WHAT YOU NEED TO DO: In the listing below, find the line holding "camera: 15 degrees right, 5 degrees down" and the line holding "(536, 483) = (441, 570): orange". Write out those two lines and all lines between, exactly, and nothing more.

PROVIDED RECORDS:
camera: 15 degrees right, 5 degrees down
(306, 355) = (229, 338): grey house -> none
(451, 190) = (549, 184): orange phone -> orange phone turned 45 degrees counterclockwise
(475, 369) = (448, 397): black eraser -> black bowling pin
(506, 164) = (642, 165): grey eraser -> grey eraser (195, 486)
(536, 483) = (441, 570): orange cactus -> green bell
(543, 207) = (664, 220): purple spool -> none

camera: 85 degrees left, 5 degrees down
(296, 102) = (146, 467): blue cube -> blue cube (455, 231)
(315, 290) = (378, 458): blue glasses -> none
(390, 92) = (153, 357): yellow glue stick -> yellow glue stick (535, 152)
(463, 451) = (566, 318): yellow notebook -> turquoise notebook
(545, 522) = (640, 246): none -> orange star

* * *

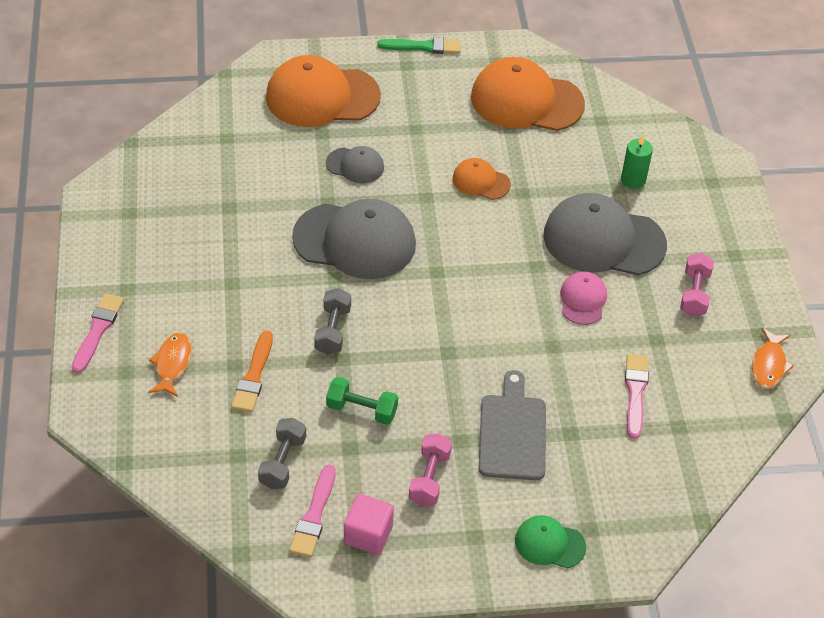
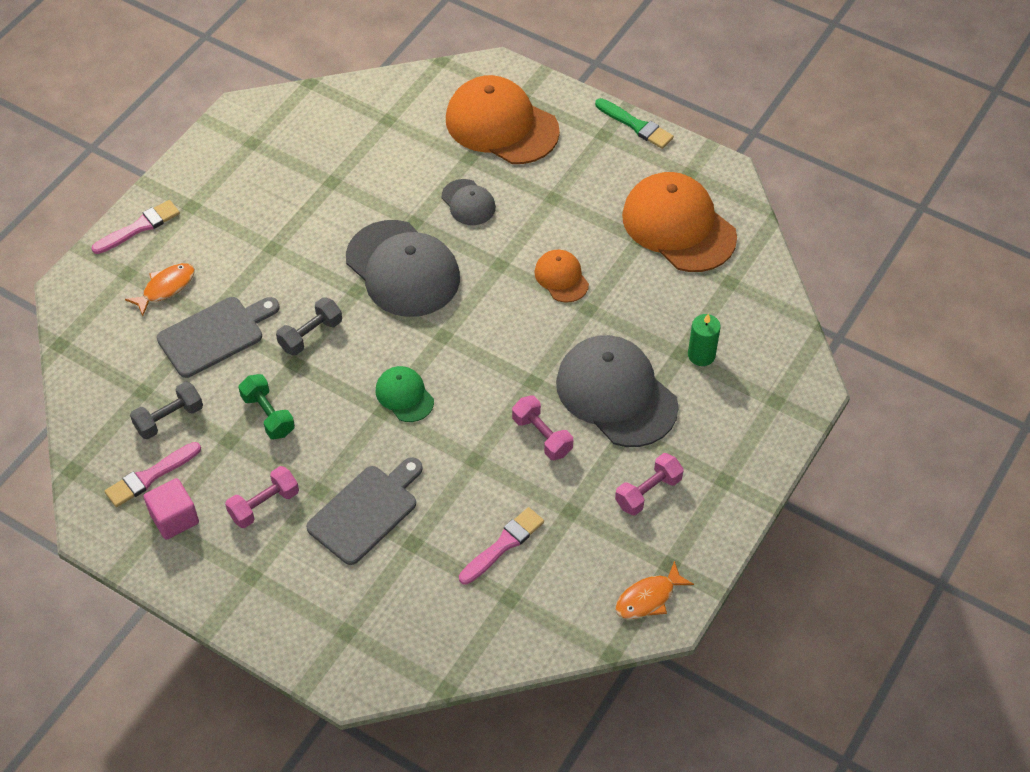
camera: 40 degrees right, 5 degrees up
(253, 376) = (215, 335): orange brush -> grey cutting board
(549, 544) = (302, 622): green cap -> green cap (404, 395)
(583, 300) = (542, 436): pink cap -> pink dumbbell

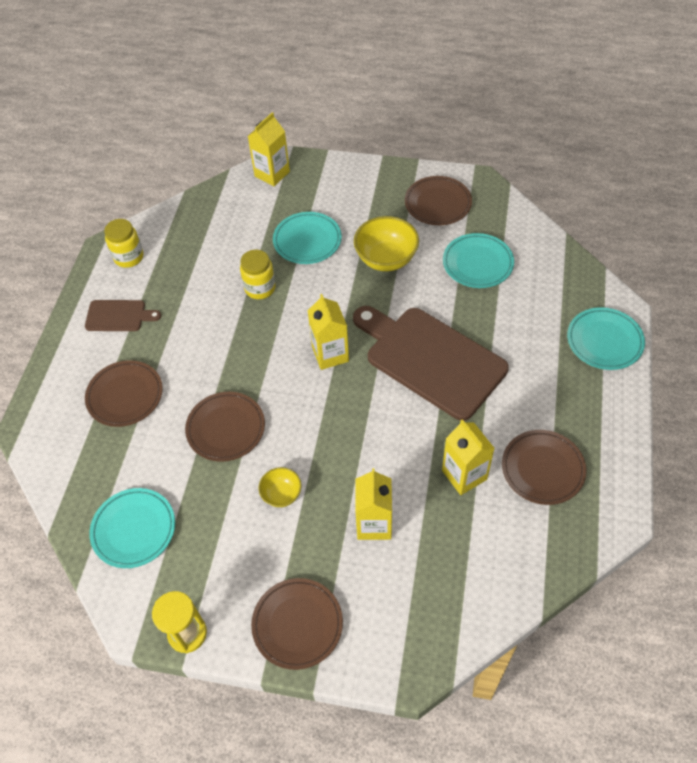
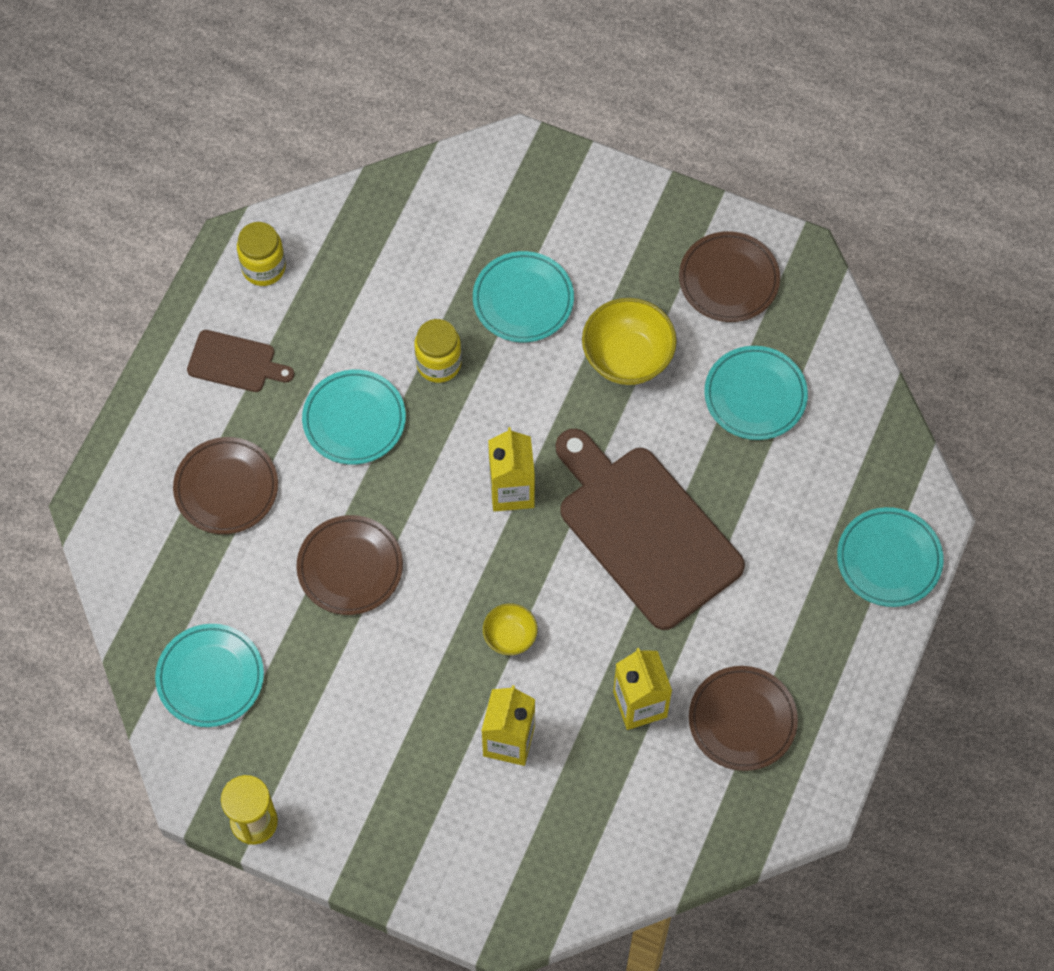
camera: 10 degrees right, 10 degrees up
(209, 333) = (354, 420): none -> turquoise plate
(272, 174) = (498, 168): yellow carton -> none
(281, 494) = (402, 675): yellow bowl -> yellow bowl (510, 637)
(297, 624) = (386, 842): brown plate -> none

EXERCISE SOLUTION:
camera: 15 degrees right, 5 degrees down
(306, 355) = (229, 338): grey house -> none
(451, 190) = (549, 184): orange phone -> orange phone turned 45 degrees counterclockwise
(475, 369) = (448, 397): black eraser -> black bowling pin
(506, 164) = (642, 165): grey eraser -> grey eraser (195, 486)
(536, 483) = (441, 570): orange cactus -> green bell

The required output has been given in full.